Directions: The copy you give must match the listing below exactly and contain no pictures.

Material provided:
»»
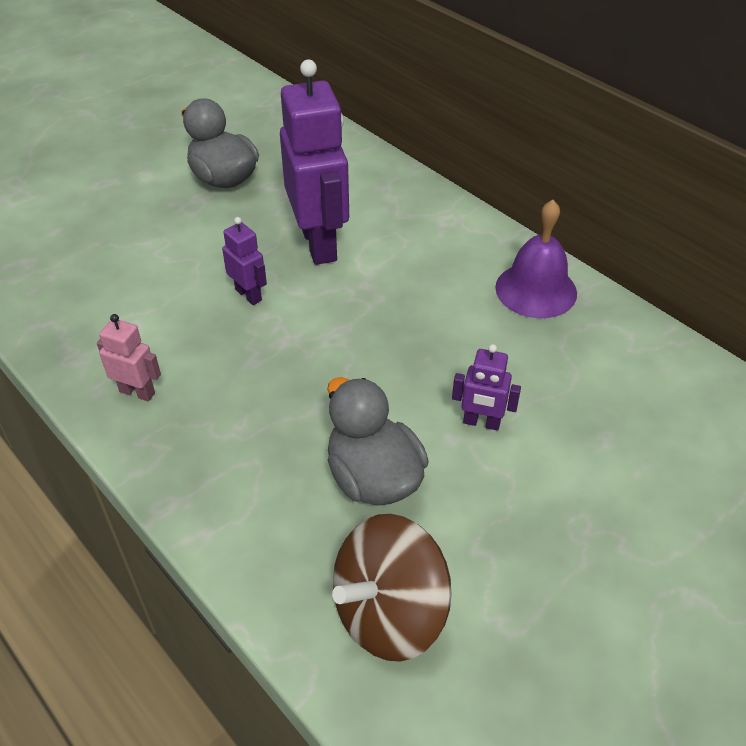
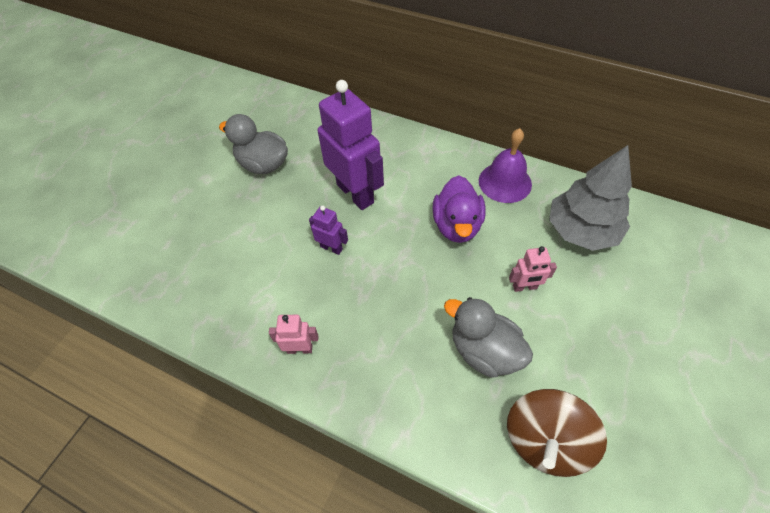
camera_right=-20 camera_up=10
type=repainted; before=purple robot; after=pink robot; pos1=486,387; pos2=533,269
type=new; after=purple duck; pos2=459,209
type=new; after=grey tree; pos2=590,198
««
Solution:
camera_right=-20 camera_up=10
type=repainted; before=purple robot; after=pink robot; pos1=486,387; pos2=533,269
type=new; after=purple duck; pos2=459,209
type=new; after=grey tree; pos2=590,198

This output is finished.